• [Aim of the task] Without the pictures, write out every entry that follows exactly.

• [Extracted records]

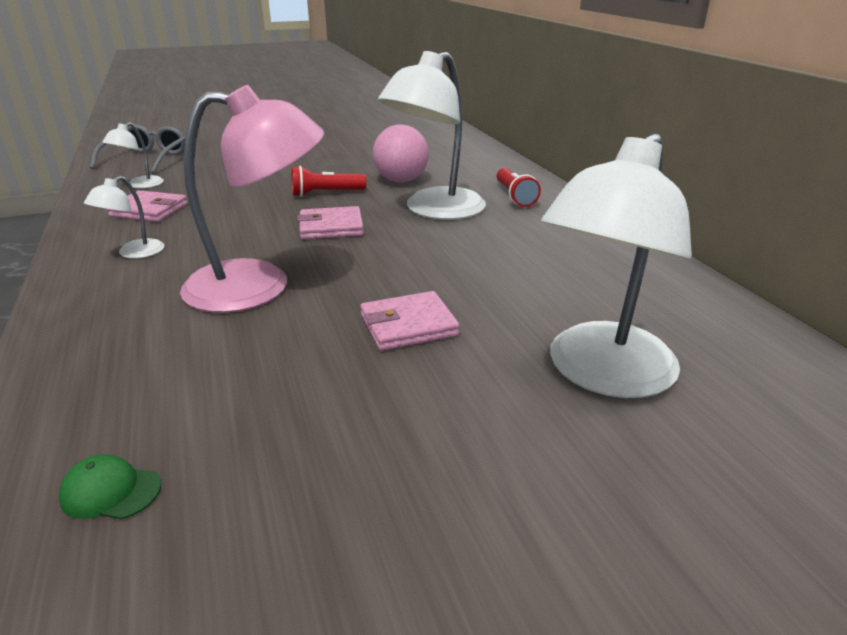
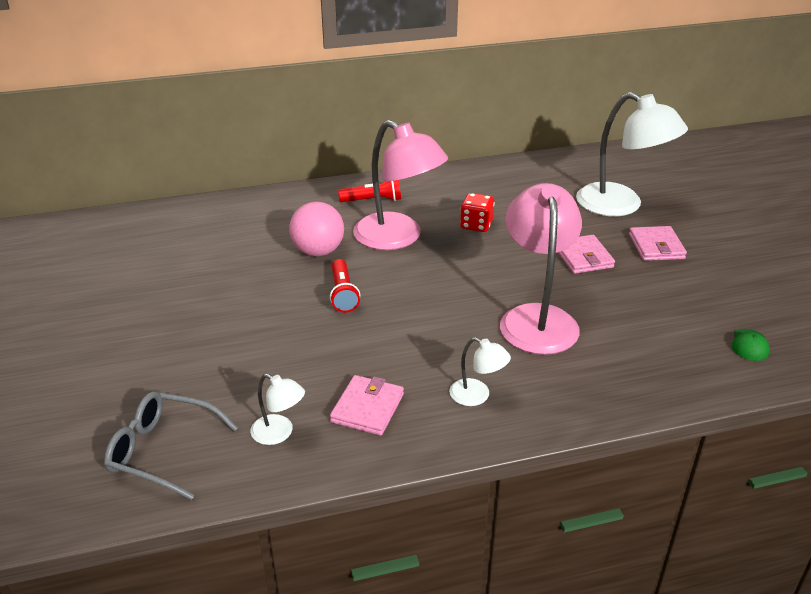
camera: 85 degrees left, 5 degrees up
(331, 227) = (428, 289): pink wallet -> pink wallet (656, 246)
(435, 210) = (398, 238): white lamp -> pink lamp
(479, 250) = (476, 225): none -> red dice

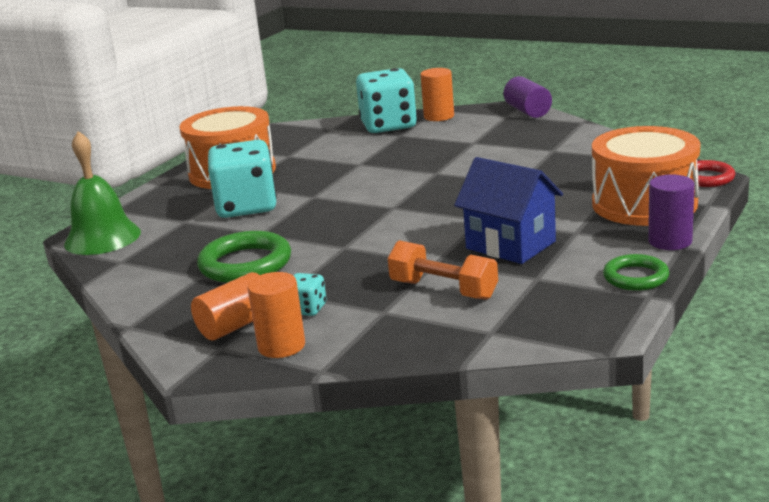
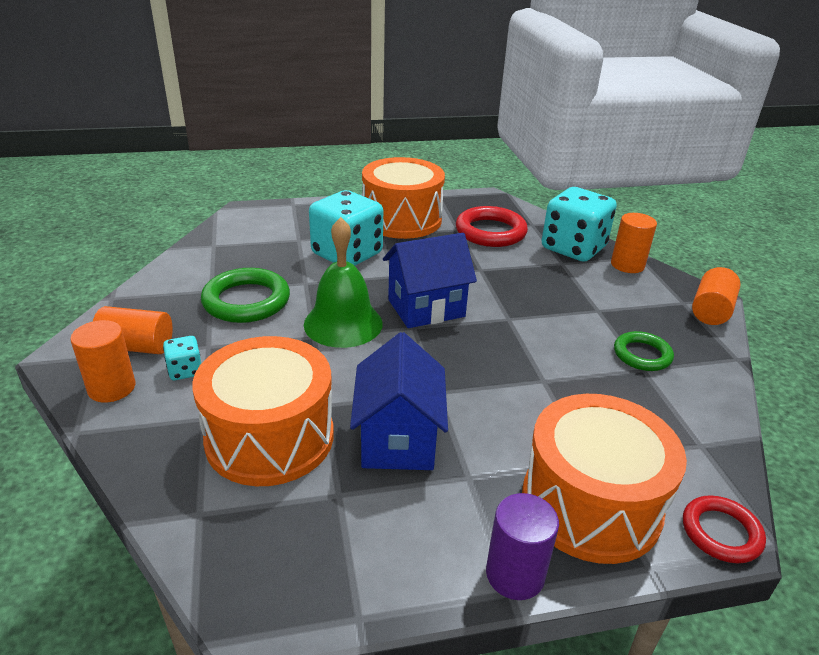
camera: 45 degrees right, 10 degrees up
(102, 238) = (245, 221): green bell -> green bell (343, 323)
(315, 145) = (490, 232): none -> red ring
(376, 196) = (426, 308): none -> blue house
(443, 290) = (270, 437): orange dumbbell -> orange drum
(527, 111) = (711, 310): purple cylinder -> orange cylinder
(635, 277) = (397, 583): green ring -> green ring (642, 355)

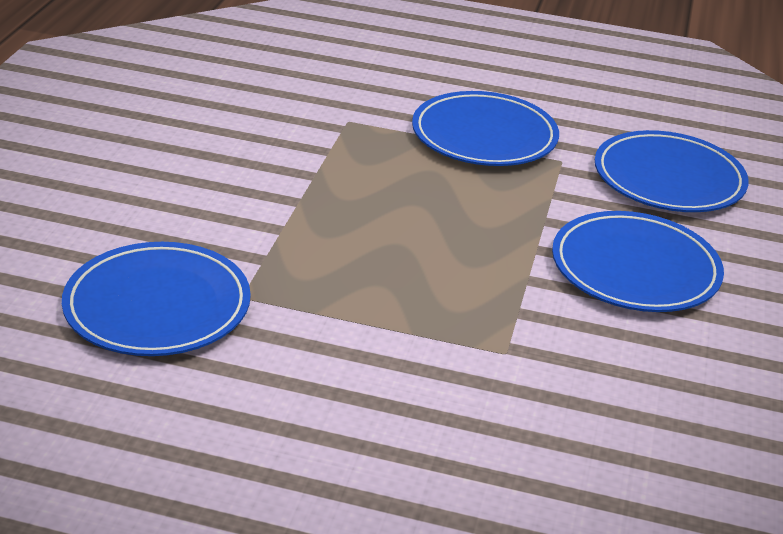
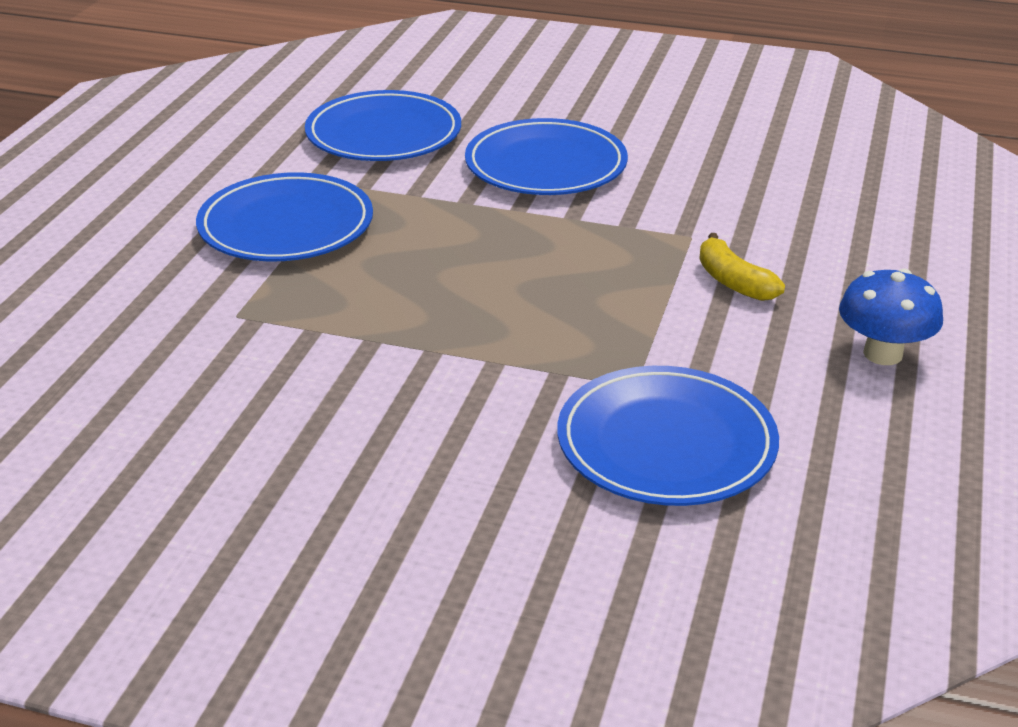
camera: 85 degrees left, 0 degrees up
(282, 458) = (883, 354): none -> blue mushroom
(416, 371) = (733, 282): none -> yellow banana

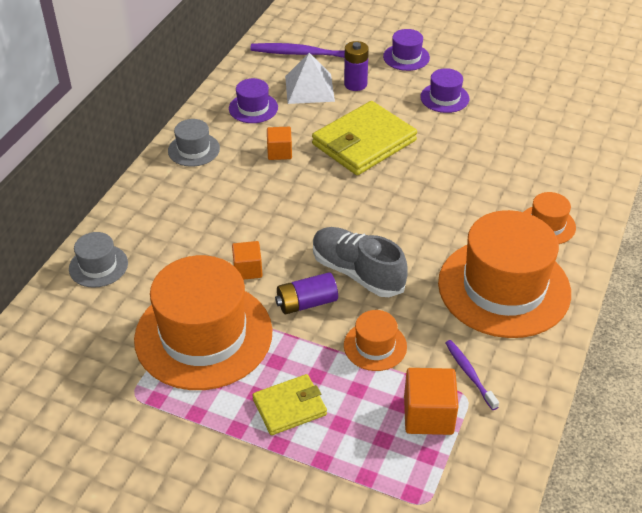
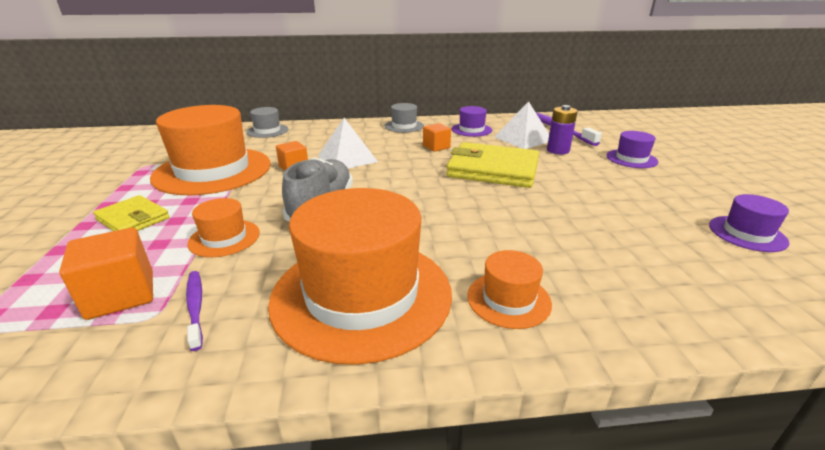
camera: 60 degrees right, 15 degrees down
(256, 224) = (347, 158): none -> white pyramid
(306, 303) = (268, 195): purple battery -> none
(444, 98) = (613, 186): purple hat -> purple hat (747, 233)
(469, 374) = (195, 307): purple toothbrush -> purple toothbrush turned 60 degrees counterclockwise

• [Answer area]
camera: 85 degrees left, 5 degrees up
(331, 227) = (428, 289): pink wallet -> pink wallet (656, 246)
(435, 210) = (398, 238): white lamp -> pink lamp
(479, 250) = (476, 225): none -> red dice

camera: 45 degrees right, 10 degrees up
(102, 238) = (245, 221): green bell -> green bell (343, 323)
(315, 145) = (490, 232): none -> red ring
(376, 196) = (426, 308): none -> blue house
(443, 290) = (270, 437): orange dumbbell -> orange drum
(527, 111) = (711, 310): purple cylinder -> orange cylinder
(635, 277) = (397, 583): green ring -> green ring (642, 355)

camera: 85 degrees left, 0 degrees up
(282, 458) = (883, 354): none -> blue mushroom
(416, 371) = (733, 282): none -> yellow banana

camera: 60 degrees right, 15 degrees down
(256, 224) = (347, 158): none -> white pyramid
(306, 303) = (268, 195): purple battery -> none
(444, 98) = (613, 186): purple hat -> purple hat (747, 233)
(469, 374) = (195, 307): purple toothbrush -> purple toothbrush turned 60 degrees counterclockwise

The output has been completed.